• [ASSIGNED TASK]: Print each record below character for character.

======== DATASET ENTRIES ========

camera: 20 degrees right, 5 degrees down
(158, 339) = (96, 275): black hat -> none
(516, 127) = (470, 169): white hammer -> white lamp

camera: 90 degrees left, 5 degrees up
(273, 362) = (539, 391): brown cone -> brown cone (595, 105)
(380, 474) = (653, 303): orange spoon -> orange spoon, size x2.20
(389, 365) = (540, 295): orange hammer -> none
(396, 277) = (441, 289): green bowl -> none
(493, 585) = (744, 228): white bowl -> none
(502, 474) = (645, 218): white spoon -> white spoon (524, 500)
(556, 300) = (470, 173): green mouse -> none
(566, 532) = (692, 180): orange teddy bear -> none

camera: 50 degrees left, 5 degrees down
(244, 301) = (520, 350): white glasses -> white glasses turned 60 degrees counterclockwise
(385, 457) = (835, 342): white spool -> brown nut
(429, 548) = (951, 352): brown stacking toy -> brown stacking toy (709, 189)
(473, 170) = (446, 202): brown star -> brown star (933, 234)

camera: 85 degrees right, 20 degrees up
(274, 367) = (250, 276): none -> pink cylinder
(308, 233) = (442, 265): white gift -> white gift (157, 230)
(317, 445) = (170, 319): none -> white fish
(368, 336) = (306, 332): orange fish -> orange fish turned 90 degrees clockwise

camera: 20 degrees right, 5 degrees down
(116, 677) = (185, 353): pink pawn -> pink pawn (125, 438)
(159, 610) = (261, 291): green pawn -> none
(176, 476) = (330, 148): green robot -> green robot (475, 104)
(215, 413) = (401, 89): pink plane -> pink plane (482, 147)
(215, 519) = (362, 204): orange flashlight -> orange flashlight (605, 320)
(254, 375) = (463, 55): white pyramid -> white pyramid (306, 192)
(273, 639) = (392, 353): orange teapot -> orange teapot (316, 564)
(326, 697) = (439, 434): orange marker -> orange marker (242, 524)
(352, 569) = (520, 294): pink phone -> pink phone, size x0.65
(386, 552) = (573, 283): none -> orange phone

========

• [TASK OUTPUT]:
camera: 20 degrees right, 5 degrees down
(158, 339) = (96, 275): black hat -> none
(516, 127) = (470, 169): white hammer -> white lamp

camera: 90 degrees left, 5 degrees up
(273, 362) = (539, 391): brown cone -> brown cone (595, 105)
(380, 474) = (653, 303): orange spoon -> orange spoon, size x2.20
(389, 365) = (540, 295): orange hammer -> none
(396, 277) = (441, 289): green bowl -> none
(493, 585) = (744, 228): white bowl -> none
(502, 474) = (645, 218): white spoon -> white spoon (524, 500)
(556, 300) = (470, 173): green mouse -> none
(566, 532) = (692, 180): orange teddy bear -> none

camera: 50 degrees left, 5 degrees down
(244, 301) = (520, 350): white glasses -> white glasses turned 60 degrees counterclockwise
(385, 457) = (835, 342): white spool -> brown nut
(429, 548) = (951, 352): brown stacking toy -> brown stacking toy (709, 189)
(473, 170) = (446, 202): brown star -> brown star (933, 234)

camera: 85 degrees right, 20 degrees up
(274, 367) = (250, 276): none -> pink cylinder
(308, 233) = (442, 265): white gift -> white gift (157, 230)
(317, 445) = (170, 319): none -> white fish
(368, 336) = (306, 332): orange fish -> orange fish turned 90 degrees clockwise

camera: 20 degrees right, 5 degrees down
(116, 677) = (185, 353): pink pawn -> pink pawn (125, 438)
(159, 610) = (261, 291): green pawn -> none
(176, 476) = (330, 148): green robot -> green robot (475, 104)
(215, 413) = (401, 89): pink plane -> pink plane (482, 147)
(215, 519) = (362, 204): orange flashlight -> orange flashlight (605, 320)
(254, 375) = (463, 55): white pyramid -> white pyramid (306, 192)
(273, 639) = (392, 353): orange teapot -> orange teapot (316, 564)
(326, 697) = (439, 434): orange marker -> orange marker (242, 524)
(352, 569) = (520, 294): pink phone -> pink phone, size x0.65
(386, 552) = (573, 283): none -> orange phone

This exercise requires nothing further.